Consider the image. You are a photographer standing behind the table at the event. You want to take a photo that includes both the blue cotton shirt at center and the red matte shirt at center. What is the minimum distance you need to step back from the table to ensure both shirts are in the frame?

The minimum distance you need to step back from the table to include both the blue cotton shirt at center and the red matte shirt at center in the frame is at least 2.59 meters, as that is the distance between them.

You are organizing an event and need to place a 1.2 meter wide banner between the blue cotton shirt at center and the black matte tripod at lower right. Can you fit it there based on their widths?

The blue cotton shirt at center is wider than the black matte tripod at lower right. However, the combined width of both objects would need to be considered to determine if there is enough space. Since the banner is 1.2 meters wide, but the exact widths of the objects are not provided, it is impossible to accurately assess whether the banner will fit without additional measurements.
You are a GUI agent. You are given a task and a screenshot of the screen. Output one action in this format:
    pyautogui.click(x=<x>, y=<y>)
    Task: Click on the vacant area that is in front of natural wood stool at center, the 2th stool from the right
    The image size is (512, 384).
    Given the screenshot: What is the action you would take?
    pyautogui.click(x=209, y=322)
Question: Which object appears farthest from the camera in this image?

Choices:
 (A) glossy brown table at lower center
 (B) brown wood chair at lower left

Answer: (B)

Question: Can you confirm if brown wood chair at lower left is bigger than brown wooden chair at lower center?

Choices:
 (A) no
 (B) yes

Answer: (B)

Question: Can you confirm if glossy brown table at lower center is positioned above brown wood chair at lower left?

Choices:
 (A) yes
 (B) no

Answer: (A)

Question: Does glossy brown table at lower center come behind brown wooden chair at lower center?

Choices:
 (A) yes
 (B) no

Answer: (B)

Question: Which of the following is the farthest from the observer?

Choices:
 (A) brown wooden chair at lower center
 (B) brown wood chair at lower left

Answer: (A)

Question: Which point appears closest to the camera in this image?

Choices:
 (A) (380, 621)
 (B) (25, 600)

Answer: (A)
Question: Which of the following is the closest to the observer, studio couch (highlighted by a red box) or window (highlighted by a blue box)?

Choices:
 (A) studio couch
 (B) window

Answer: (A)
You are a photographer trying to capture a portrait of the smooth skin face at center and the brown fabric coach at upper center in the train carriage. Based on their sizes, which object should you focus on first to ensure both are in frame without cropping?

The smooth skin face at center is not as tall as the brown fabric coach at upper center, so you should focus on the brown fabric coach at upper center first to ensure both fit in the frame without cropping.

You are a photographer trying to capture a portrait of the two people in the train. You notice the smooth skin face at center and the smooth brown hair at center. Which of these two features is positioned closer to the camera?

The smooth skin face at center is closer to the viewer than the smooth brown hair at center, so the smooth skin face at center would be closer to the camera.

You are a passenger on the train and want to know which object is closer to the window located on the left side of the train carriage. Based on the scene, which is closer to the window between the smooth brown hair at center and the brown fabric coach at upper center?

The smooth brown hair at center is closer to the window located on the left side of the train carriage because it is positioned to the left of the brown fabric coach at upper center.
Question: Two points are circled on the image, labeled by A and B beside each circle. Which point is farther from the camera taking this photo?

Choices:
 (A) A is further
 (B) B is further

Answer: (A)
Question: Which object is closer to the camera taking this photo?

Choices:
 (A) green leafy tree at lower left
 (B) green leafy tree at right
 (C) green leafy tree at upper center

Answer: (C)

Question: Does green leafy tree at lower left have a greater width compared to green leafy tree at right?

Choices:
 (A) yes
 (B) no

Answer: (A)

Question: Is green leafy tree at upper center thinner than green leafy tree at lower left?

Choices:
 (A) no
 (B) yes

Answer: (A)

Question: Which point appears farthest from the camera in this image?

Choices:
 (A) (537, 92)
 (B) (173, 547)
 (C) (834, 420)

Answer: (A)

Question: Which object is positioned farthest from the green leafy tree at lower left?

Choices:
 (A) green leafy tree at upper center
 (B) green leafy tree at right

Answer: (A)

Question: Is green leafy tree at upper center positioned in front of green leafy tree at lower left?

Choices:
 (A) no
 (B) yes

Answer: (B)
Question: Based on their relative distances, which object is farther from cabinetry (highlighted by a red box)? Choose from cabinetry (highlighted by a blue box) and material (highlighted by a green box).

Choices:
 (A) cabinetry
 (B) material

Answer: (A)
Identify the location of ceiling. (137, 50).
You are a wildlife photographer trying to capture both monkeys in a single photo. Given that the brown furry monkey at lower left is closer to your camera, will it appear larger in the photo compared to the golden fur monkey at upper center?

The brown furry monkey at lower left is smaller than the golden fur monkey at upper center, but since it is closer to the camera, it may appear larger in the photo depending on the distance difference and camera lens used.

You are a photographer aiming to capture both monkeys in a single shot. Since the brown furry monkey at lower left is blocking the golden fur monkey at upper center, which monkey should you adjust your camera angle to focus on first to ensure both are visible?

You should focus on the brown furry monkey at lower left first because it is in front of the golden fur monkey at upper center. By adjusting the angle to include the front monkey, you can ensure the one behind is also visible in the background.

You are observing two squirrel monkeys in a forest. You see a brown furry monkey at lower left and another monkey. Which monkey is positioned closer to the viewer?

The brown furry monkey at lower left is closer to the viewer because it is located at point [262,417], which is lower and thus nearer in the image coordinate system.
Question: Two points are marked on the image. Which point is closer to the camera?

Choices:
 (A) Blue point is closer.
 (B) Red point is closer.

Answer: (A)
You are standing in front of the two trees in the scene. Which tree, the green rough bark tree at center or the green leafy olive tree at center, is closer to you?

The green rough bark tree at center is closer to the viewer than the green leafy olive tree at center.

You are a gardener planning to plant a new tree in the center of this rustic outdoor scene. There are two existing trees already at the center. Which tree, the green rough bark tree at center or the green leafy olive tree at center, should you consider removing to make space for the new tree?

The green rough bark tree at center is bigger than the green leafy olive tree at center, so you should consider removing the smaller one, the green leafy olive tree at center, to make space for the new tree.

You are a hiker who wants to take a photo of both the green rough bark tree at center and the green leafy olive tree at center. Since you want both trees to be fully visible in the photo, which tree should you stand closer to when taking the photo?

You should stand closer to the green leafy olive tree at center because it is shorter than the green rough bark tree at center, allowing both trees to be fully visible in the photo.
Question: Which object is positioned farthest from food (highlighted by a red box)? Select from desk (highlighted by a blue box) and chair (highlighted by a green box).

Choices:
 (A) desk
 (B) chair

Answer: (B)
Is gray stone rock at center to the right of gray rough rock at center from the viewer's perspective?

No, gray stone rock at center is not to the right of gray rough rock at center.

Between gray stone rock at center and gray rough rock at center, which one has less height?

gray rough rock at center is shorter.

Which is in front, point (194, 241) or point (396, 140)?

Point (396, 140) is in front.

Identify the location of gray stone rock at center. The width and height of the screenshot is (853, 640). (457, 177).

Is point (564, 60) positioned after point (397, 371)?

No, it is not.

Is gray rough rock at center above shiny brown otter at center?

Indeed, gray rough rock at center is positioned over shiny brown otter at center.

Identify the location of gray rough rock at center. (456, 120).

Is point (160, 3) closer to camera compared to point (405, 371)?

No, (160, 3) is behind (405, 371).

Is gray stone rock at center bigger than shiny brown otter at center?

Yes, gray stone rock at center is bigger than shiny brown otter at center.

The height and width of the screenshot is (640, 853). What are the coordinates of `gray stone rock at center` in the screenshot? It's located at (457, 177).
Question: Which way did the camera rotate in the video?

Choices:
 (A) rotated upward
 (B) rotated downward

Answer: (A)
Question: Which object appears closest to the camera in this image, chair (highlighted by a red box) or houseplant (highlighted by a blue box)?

**DESCRIPTION OF THE TASK**
Count the lines in the items above that contain the string "action", matching case exactly. Reply with the number alone.

**TASK RESPONSE**
2